*** Block opens ***

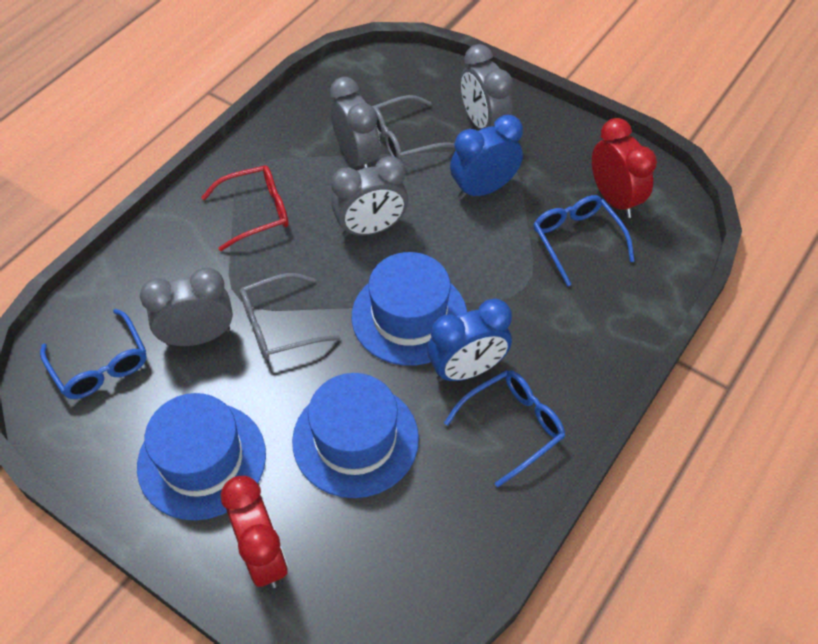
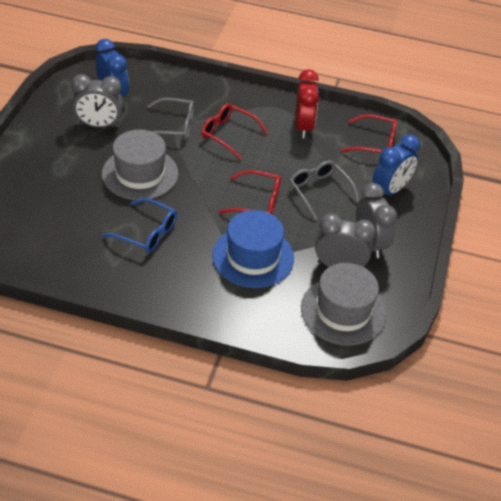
blue glasses: 3 -> 1
blue hat: 3 -> 1
grey clock: 4 -> 3
grey hat: 0 -> 2
red clock: 2 -> 1
red glasses: 1 -> 3

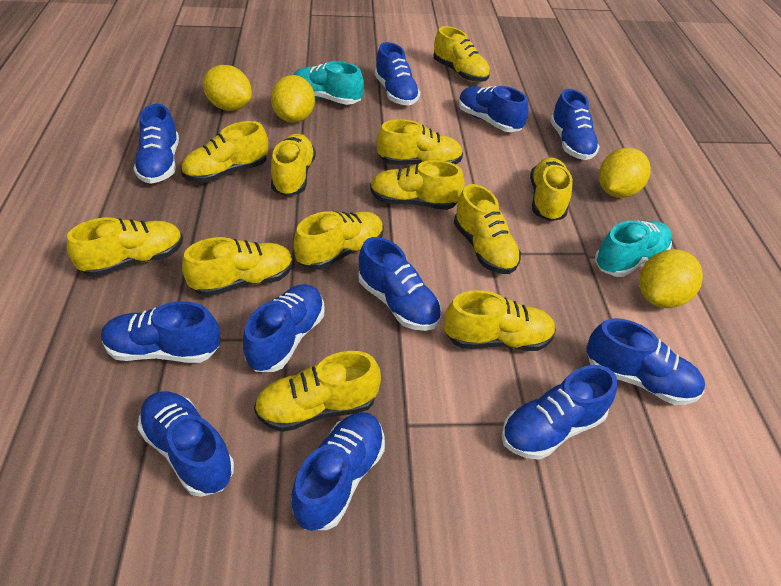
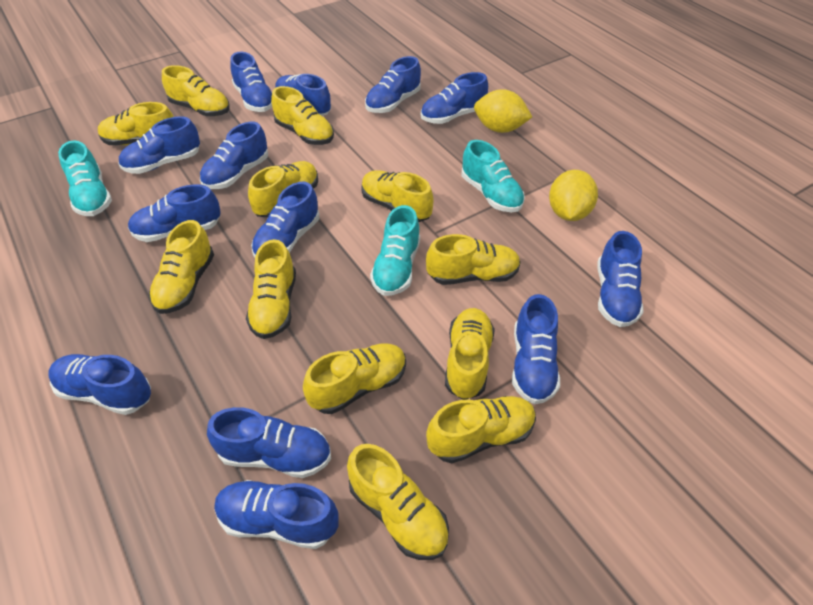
blue shoe: 11 -> 13
turquoise shoe: 2 -> 3
yellow lemon: 4 -> 2

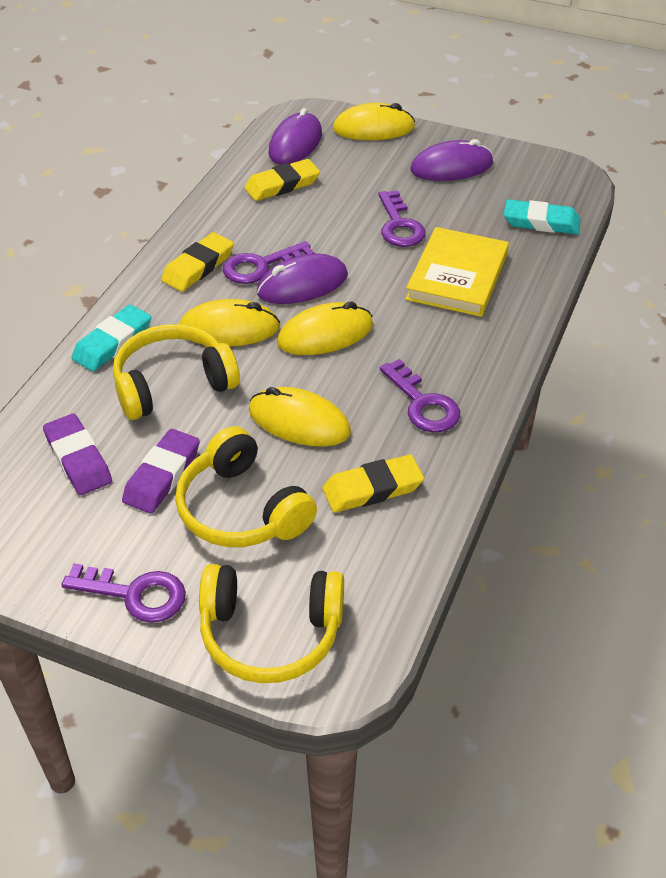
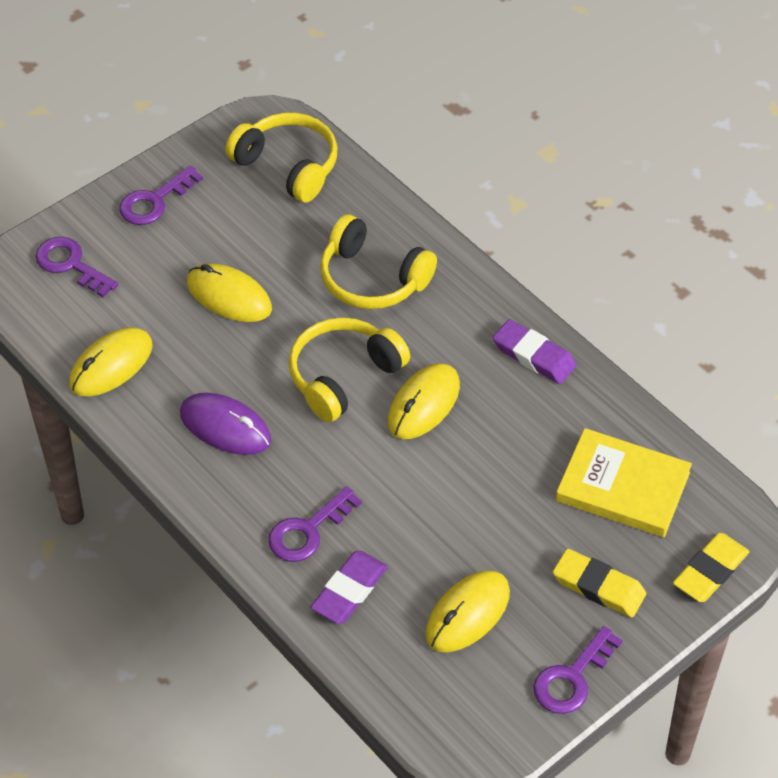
purple mouse: 3 -> 1
turquoise eraser: 2 -> 0
yellow eraser: 3 -> 2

*** Block closes ***

Exercise requirements | Return the listing verbatim; pictures are not part of the copy.

Problem solution |
blue glasses: 3 -> 1
blue hat: 3 -> 1
grey clock: 4 -> 3
grey hat: 0 -> 2
red clock: 2 -> 1
red glasses: 1 -> 3

blue shoe: 11 -> 13
turquoise shoe: 2 -> 3
yellow lemon: 4 -> 2

purple mouse: 3 -> 1
turquoise eraser: 2 -> 0
yellow eraser: 3 -> 2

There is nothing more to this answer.